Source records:
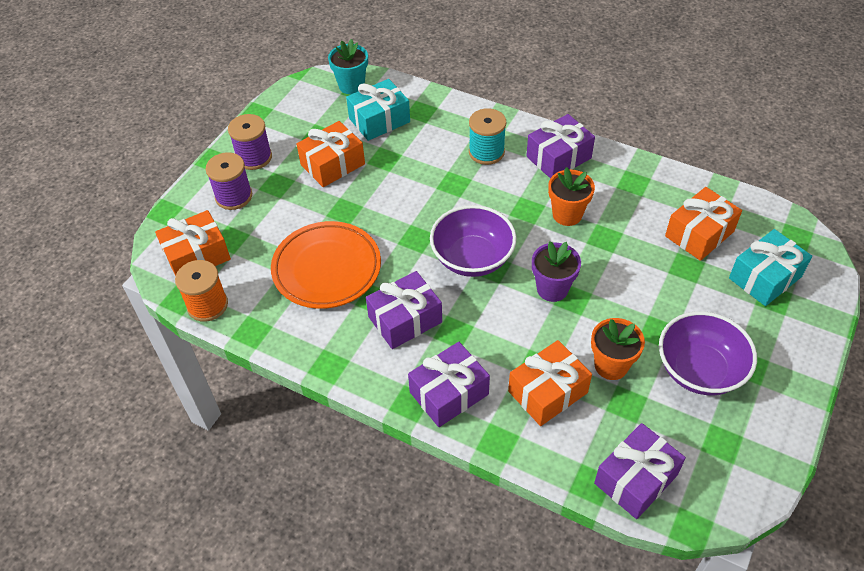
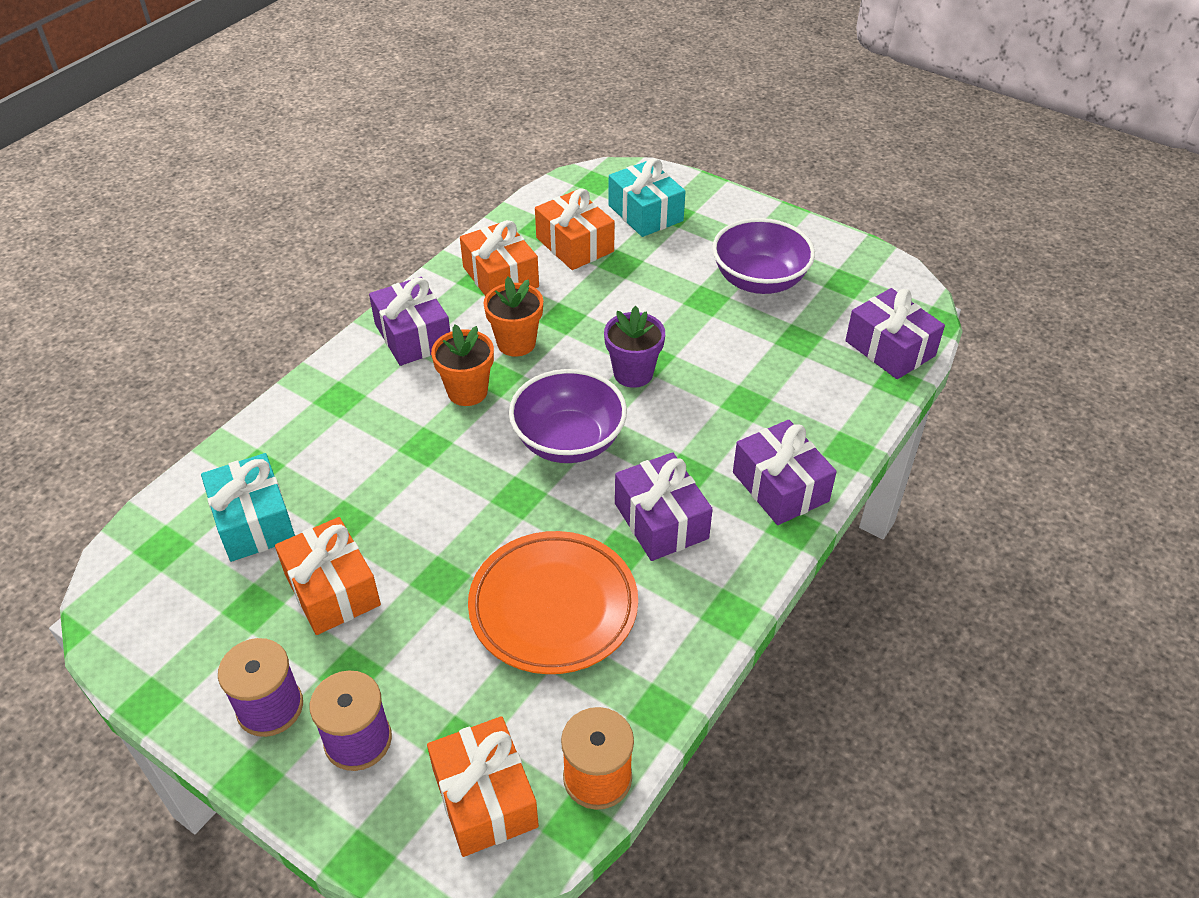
camera: 85 degrees left, 5 degrees down
(351, 85) = (149, 554): turquoise flower pot -> none
(486, 152) = (376, 404): turquoise spool -> none
(548, 392) = (782, 398): orange gift -> orange gift (500, 277)
(611, 365) = (749, 343): orange flower pot -> orange flower pot (467, 391)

[Task requirements]: Taking the records above as input, show every line in which the word "flower" is present.

[Finished task]:
(351, 85) = (149, 554): turquoise flower pot -> none
(611, 365) = (749, 343): orange flower pot -> orange flower pot (467, 391)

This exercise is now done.